BEGIN LISTED ENTRIES

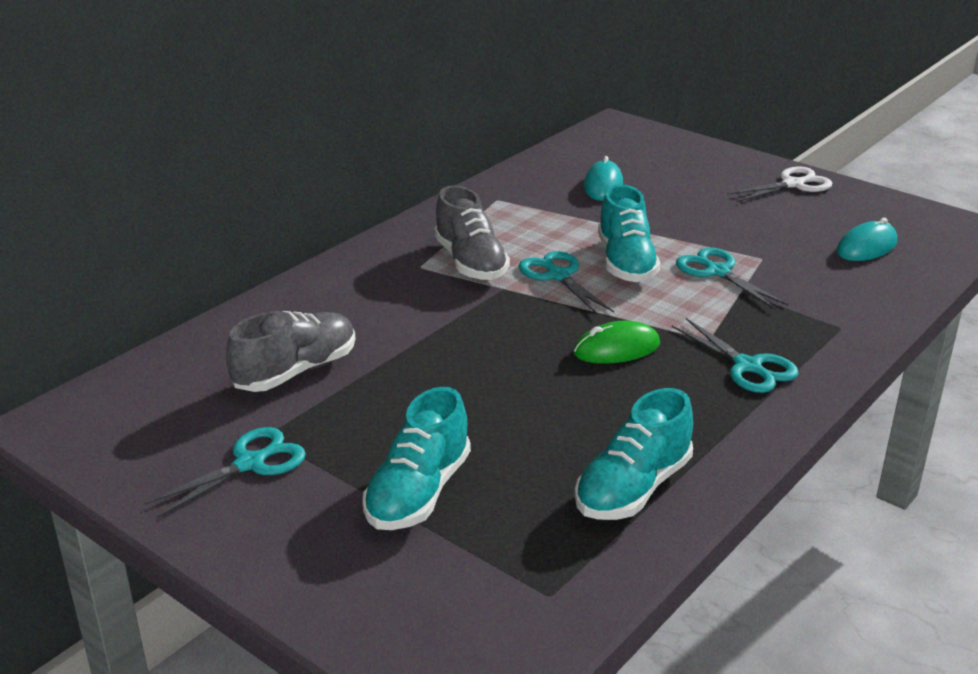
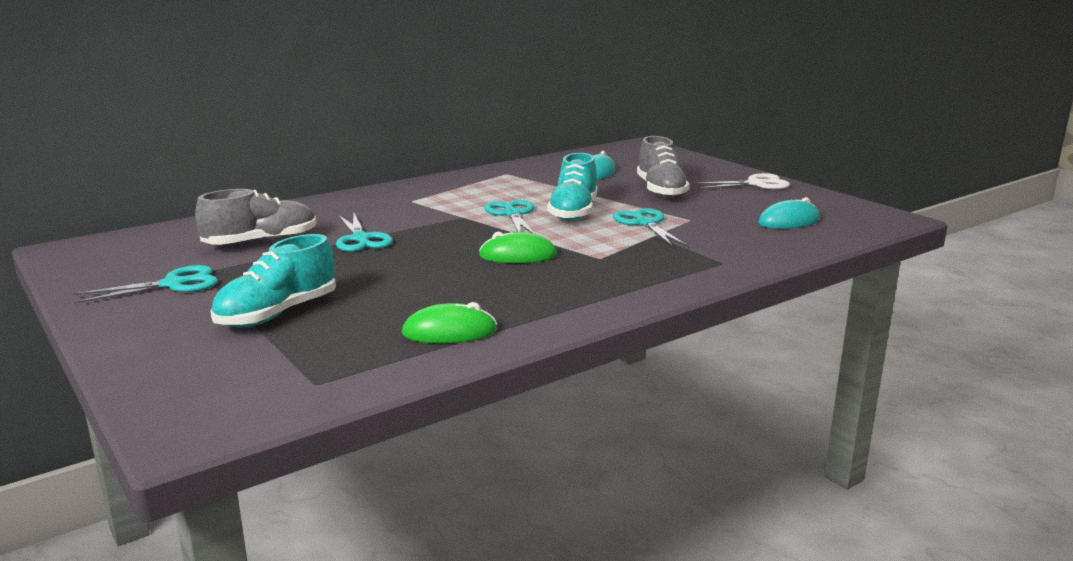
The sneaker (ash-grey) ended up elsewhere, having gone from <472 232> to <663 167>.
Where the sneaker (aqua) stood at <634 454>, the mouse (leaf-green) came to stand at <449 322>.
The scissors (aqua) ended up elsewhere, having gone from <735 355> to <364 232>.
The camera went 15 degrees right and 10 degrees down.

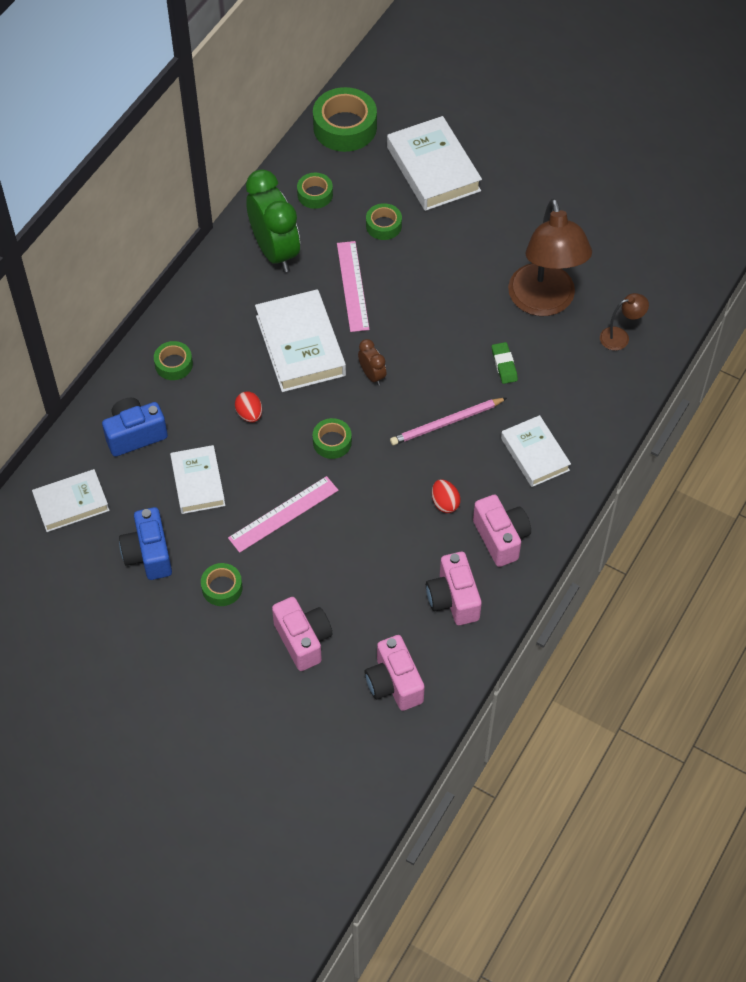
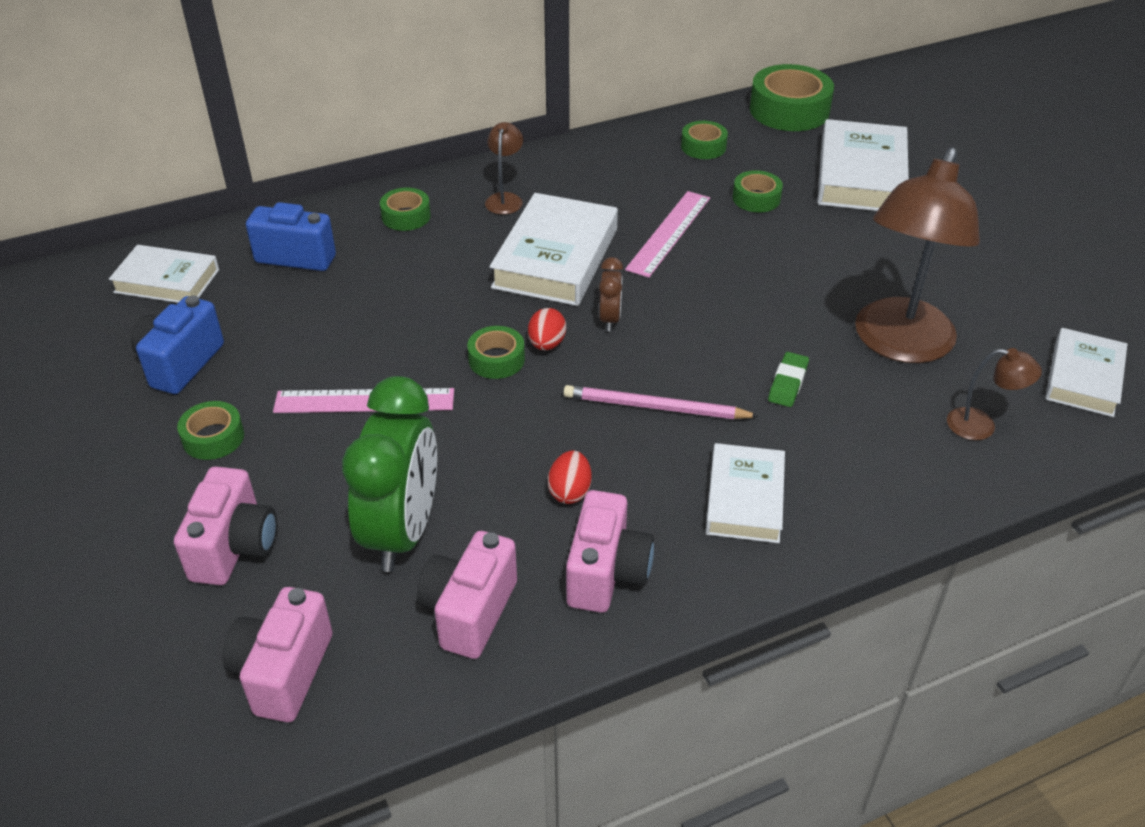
The hardcover (white) ended up elsewhere, having gone from <197 479> to <1086 372>.
The egg shape (crimson) ended up elsewhere, having gone from <248 407> to <547 329>.
The clock (leaf-green) ended up elsewhere, having gone from <273 220> to <389 474>.
The second view gained the lamp (russet) at <504 168>.
The camera went 35 degrees right and 15 degrees down.

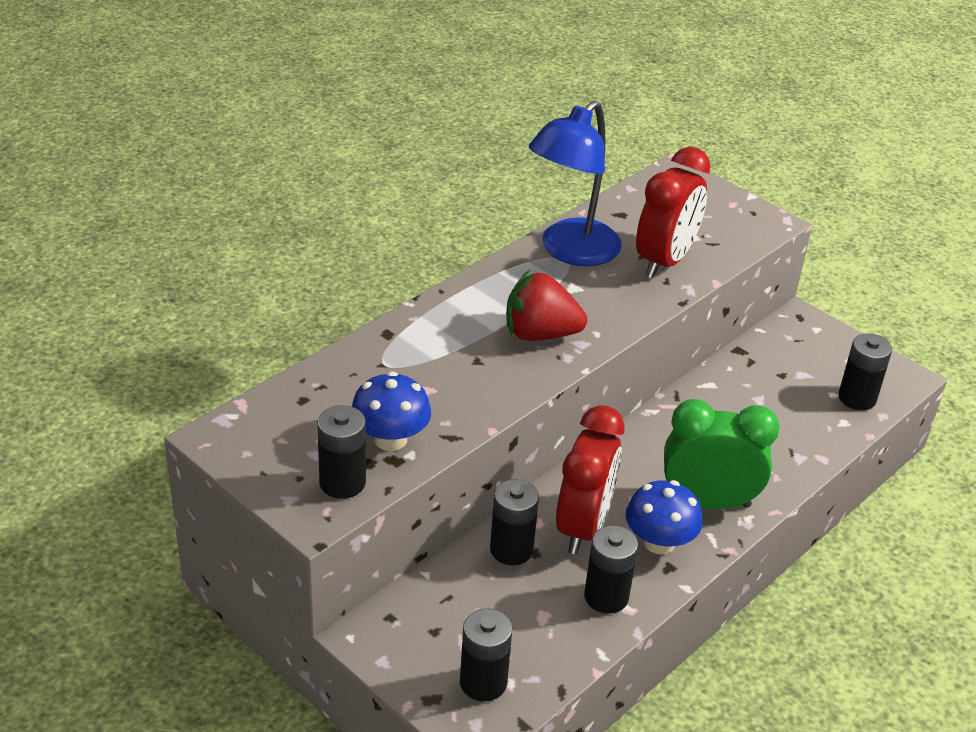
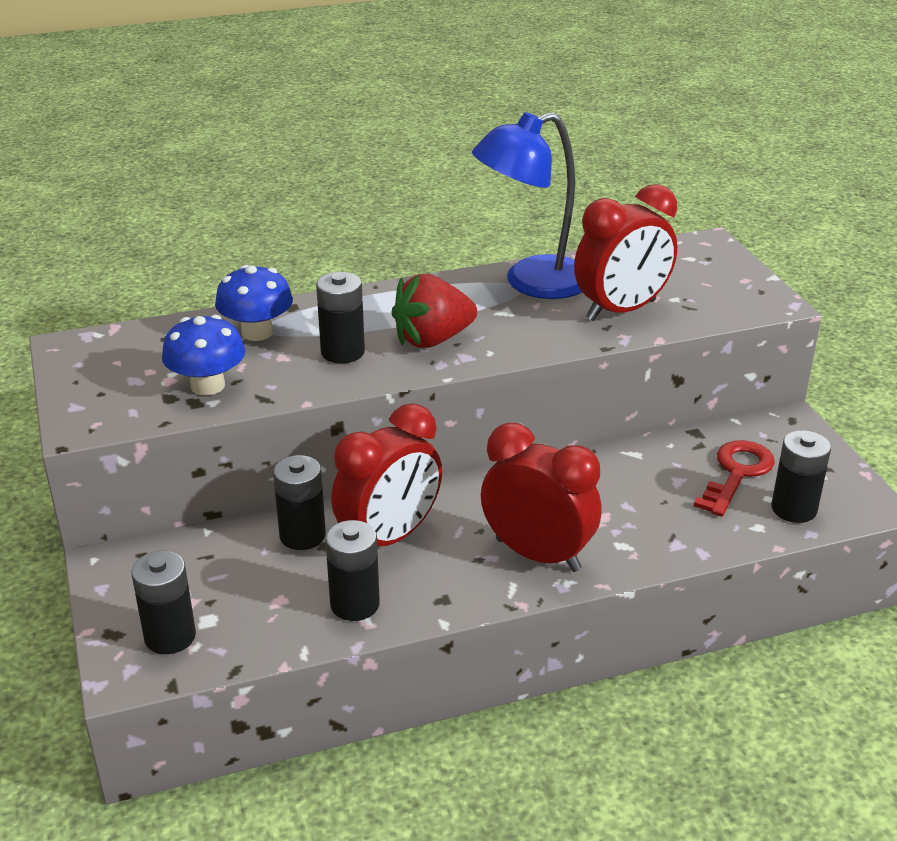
The battery (black) ended up elsewhere, having gone from <341 452> to <340 317>.
The toy strawberry (crimson) at <546 305> ended up facing another way, 60 degrees counterclockwise from before.
The mushroom (royal blue) ended up elsewhere, having gone from <664 517> to <254 303>.
What was the clock (leaf-green) at <721 454> turned into the clock (crimson) at <541 497>.
The second view gained the key (crimson) at <734 478>.
The camera went 30 degrees right and 5 degrees down.

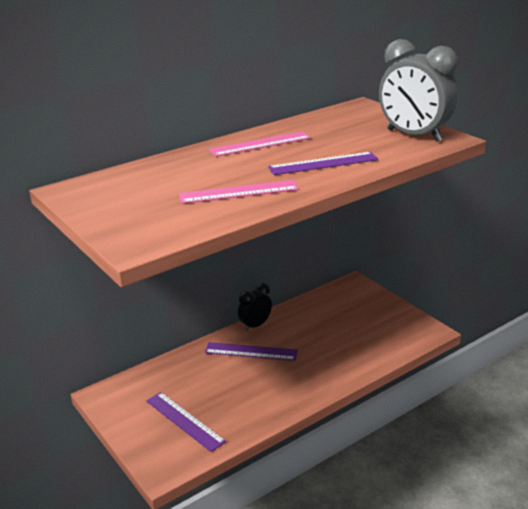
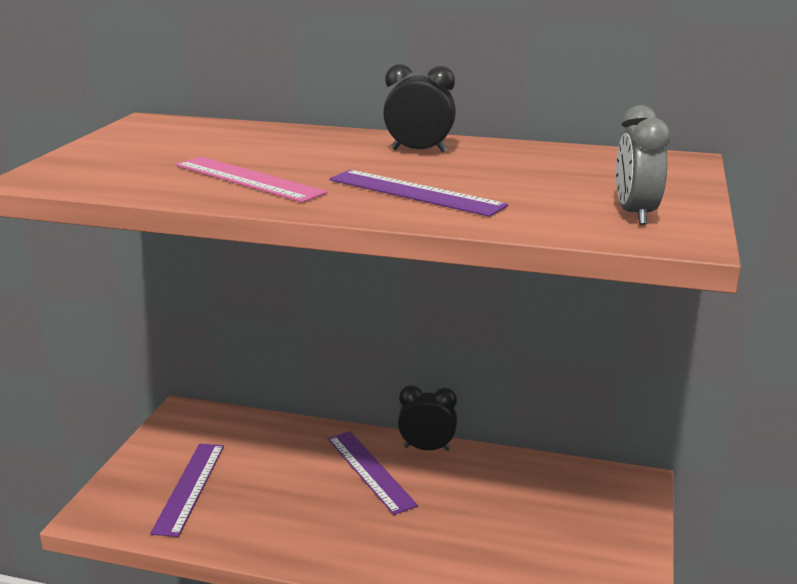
Where the straightedge (rose-pink) stood at <260 144>, the clock (black) came to stand at <419 108>.
The size of the clock (ash-grey) at <418 90> changed by a factor of 0.56.
The camera went 50 degrees right and 5 degrees down.

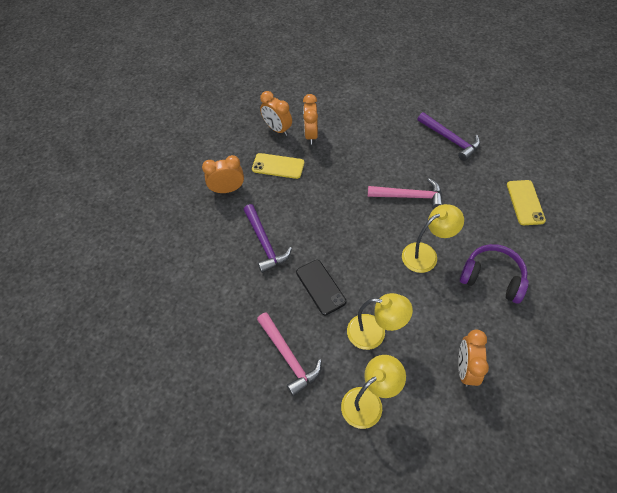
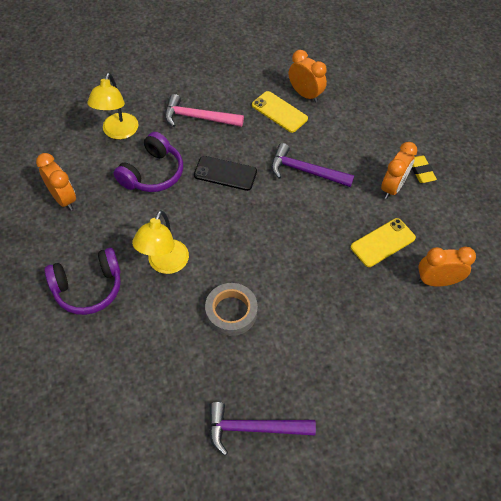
The clock (bright orange) ended up elsewhere, having gone from <310 119> to <308 76>.
Where the lamp (bright yellow) stood at <380 321>, the headphones (royal purple) came to stand at <148 162>.
Where the carpenter's hammer (rose-pink) stood at <405 193>, the sticky tape (ash-grey) came to stand at <231 309>.
The phone (bright yellow) ended up elsewhere, having gone from <526 202> to <280 112>.
The second view gained the gum eraser (bright yellow) at <424 169>.
The camera went 130 degrees right and 0 degrees up.

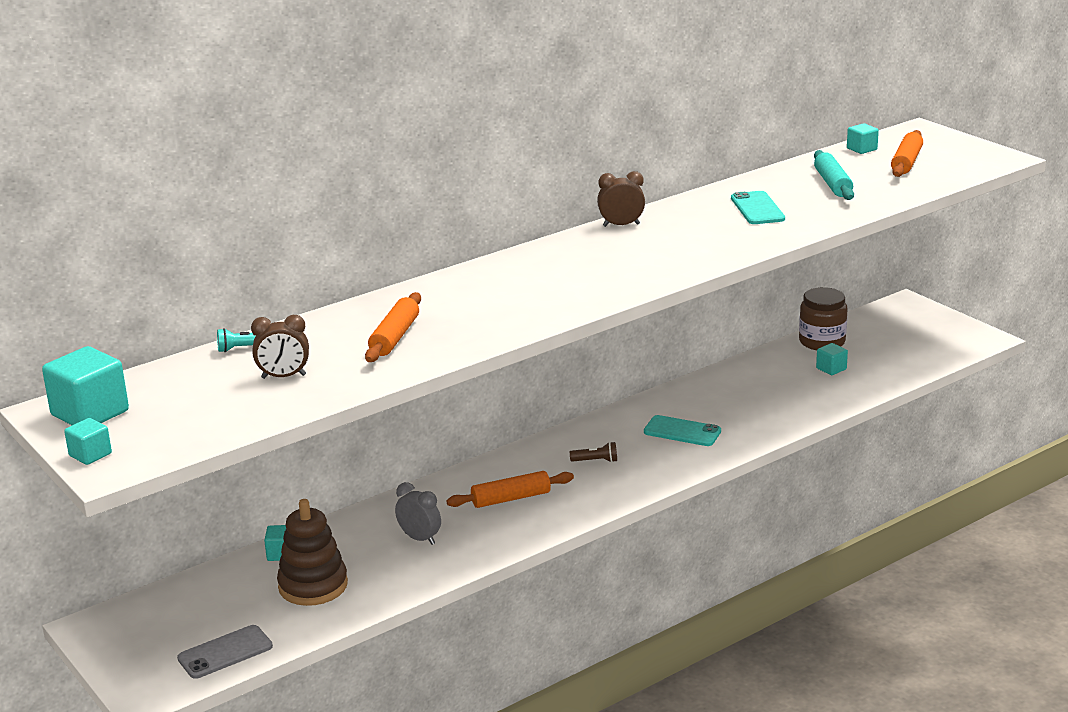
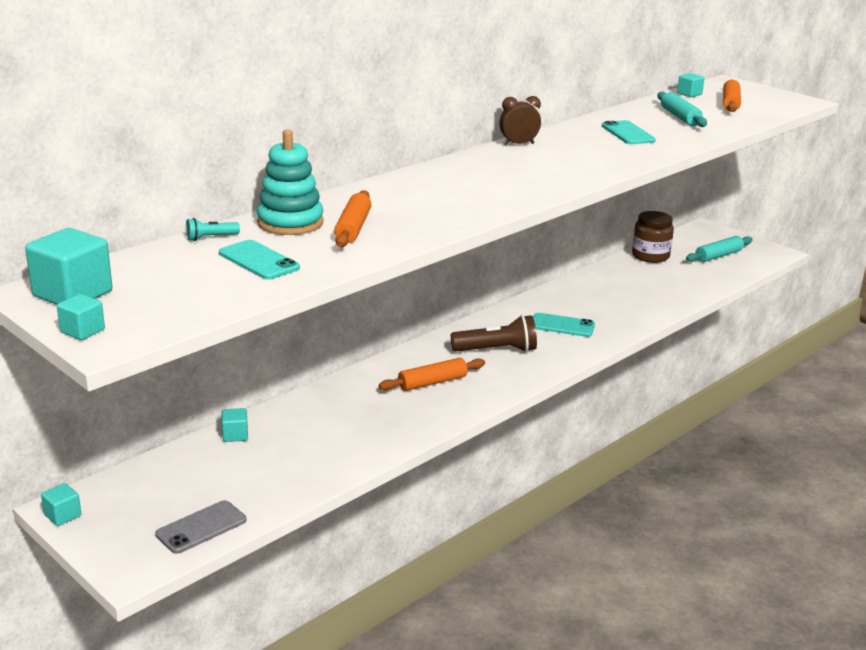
Where the clock (russet) stood at <280 347>, the phone (aqua) came to stand at <259 260>.
The second view lost the stacking rings (russet) at <312 552>.
The second view lost the clock (ash-grey) at <418 513>.
The size of the pocket torch (russet) at <593 452> changed by a factor of 2.05.
The solid cube (aqua) ended up elsewhere, having gone from <832 359> to <61 504>.
The second view gained the stacking rings (aqua) at <290 182>.
The second view gained the dough roller (aqua) at <719 249>.
The camera went 10 degrees left and 0 degrees up.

END LISTED ENTRIES

ACTION ITEM
The answer must be every line of the records that contains the word "sneaker".

PROBLEM SOLUTION
The sneaker (ash-grey) ended up elsewhere, having gone from <472 232> to <663 167>.
Where the sneaker (aqua) stood at <634 454>, the mouse (leaf-green) came to stand at <449 322>.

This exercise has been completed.